> **Prompt**: Copy all lines below that use the word "minus".

Records from a data collection:

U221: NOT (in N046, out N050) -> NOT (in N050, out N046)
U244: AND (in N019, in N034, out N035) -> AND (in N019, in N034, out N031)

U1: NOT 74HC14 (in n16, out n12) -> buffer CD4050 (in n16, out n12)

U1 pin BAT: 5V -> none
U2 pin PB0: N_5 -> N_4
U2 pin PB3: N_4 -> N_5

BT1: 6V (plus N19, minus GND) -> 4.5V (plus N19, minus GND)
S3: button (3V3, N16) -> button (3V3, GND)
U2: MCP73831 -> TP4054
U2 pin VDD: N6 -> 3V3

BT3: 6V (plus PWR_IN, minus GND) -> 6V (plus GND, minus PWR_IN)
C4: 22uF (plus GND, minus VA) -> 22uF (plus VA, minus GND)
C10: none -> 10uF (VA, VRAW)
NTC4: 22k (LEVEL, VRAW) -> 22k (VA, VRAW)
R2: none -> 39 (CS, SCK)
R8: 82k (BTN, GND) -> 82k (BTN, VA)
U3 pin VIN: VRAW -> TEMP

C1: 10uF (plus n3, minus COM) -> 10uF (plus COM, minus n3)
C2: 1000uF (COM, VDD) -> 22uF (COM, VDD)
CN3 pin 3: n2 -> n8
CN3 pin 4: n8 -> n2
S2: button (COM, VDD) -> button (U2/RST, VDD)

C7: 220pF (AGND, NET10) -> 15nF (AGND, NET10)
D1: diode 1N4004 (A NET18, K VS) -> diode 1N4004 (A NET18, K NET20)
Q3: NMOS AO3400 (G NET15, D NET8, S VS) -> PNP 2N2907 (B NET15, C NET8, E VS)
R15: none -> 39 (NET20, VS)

> **Written answer**:
BT1: 6V (plus N19, minus GND) -> 4.5V (plus N19, minus GND)
BT3: 6V (plus PWR_IN, minus GND) -> 6V (plus GND, minus PWR_IN)
C4: 22uF (plus GND, minus VA) -> 22uF (plus VA, minus GND)
C1: 10uF (plus n3, minus COM) -> 10uF (plus COM, minus n3)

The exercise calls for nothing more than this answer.